## Exercise objective
Let the output be exactly the lines from the one containing "grey trophy: 4 -> 5" through the end of the records below, both included.

## Data extract

-.-.-

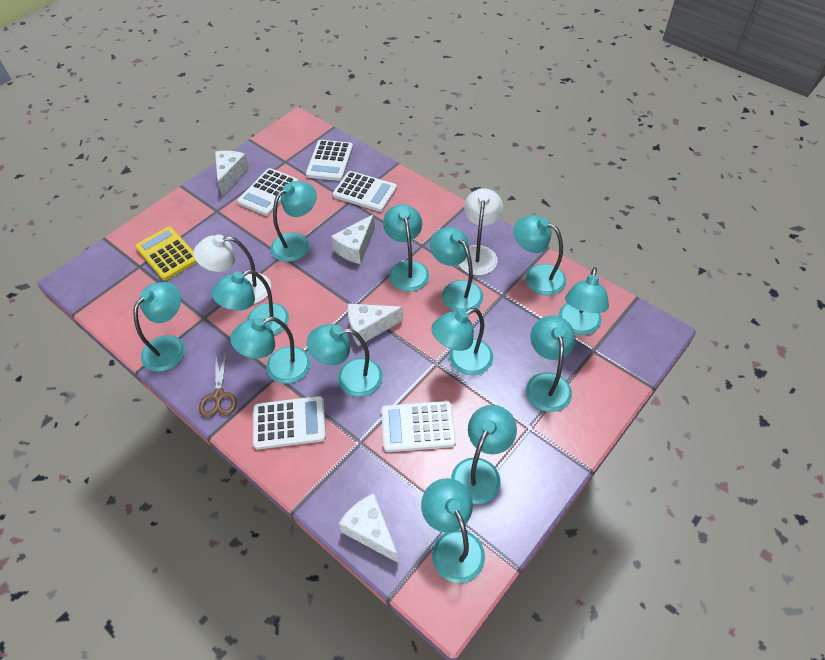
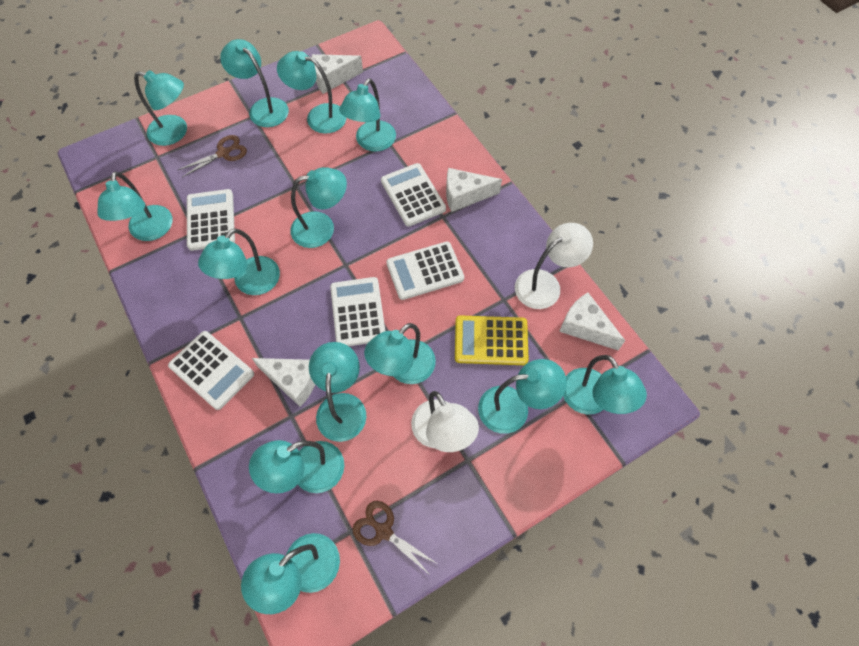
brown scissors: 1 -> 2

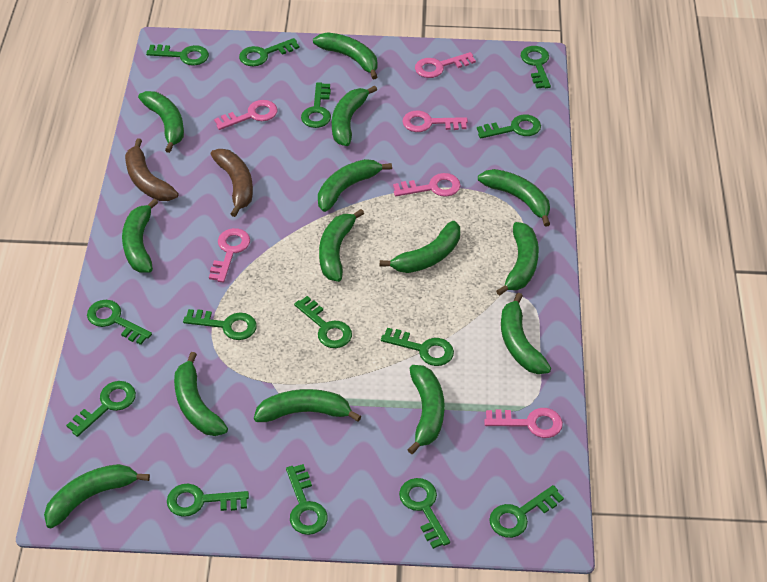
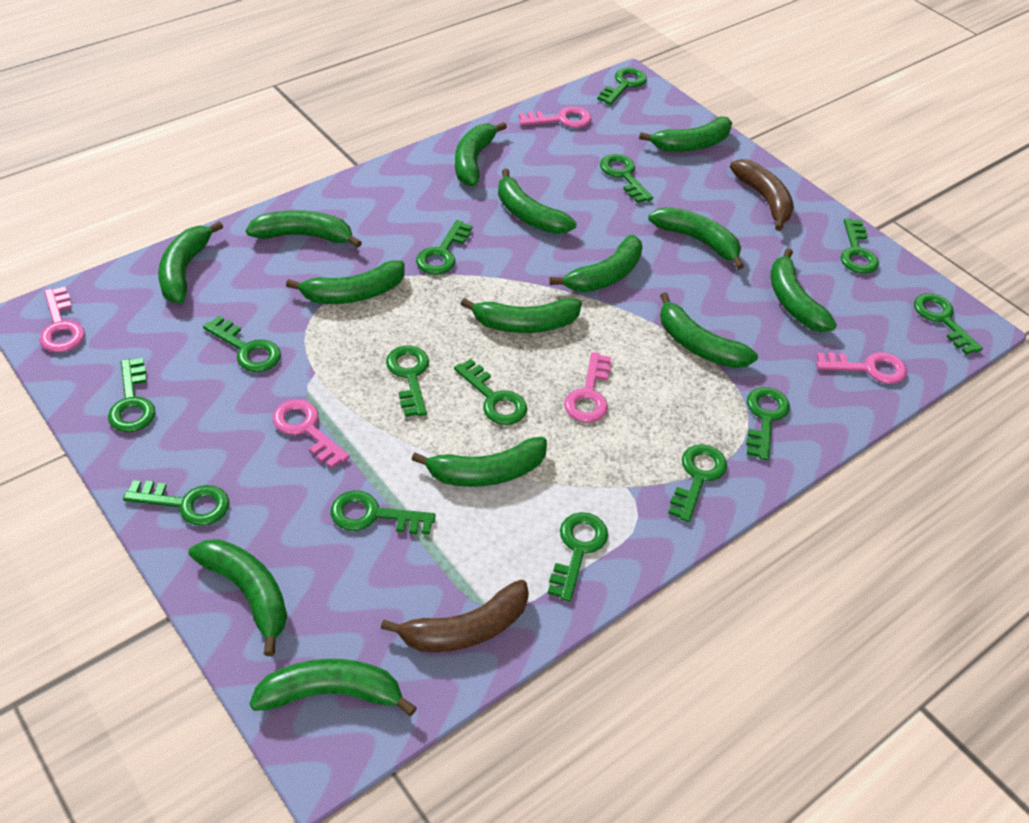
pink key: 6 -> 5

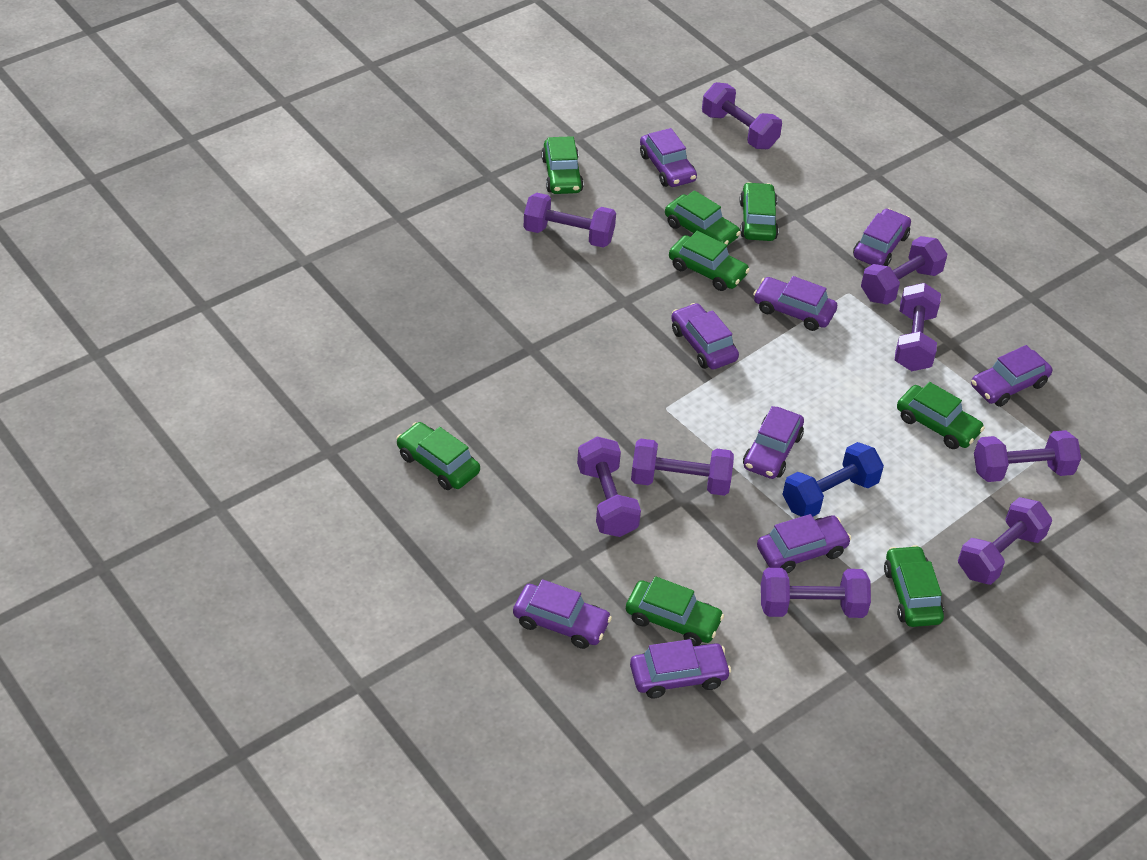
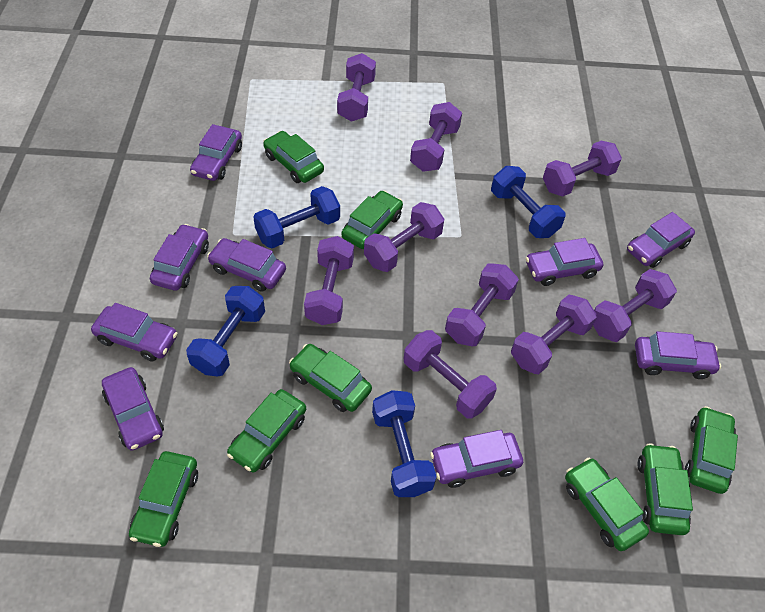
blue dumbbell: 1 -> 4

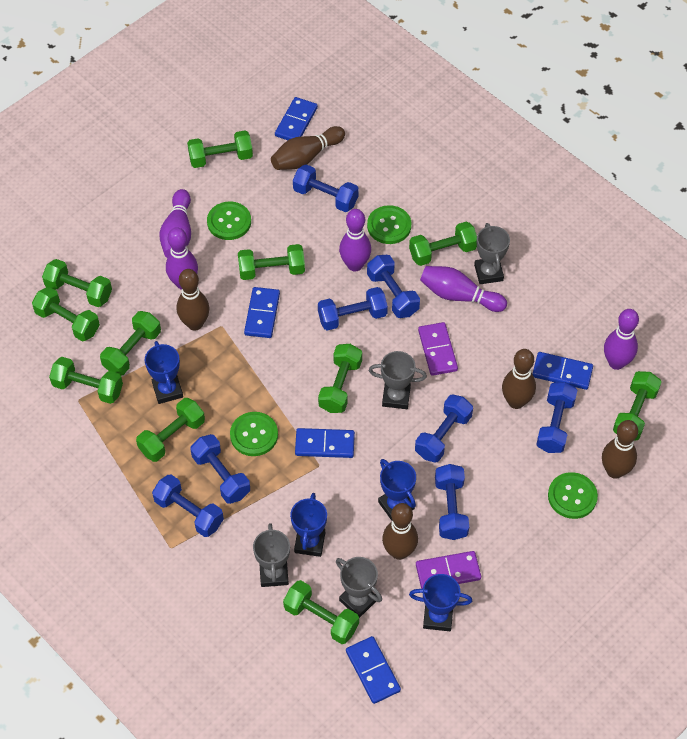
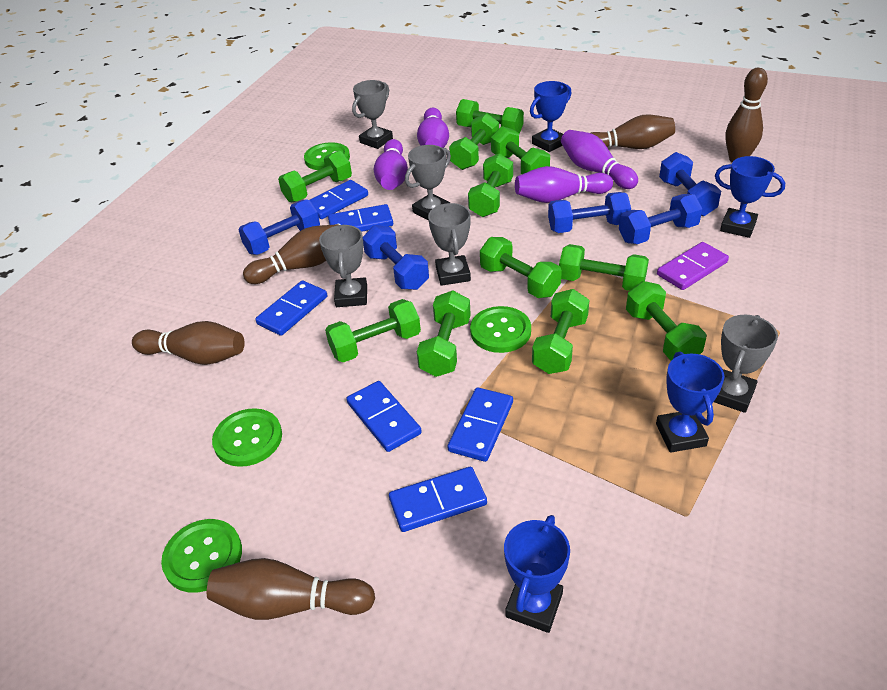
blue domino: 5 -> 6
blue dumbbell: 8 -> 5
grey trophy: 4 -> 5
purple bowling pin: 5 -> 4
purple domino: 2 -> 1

-.-.-

## Answer for the task
grey trophy: 4 -> 5
purple bowling pin: 5 -> 4
purple domino: 2 -> 1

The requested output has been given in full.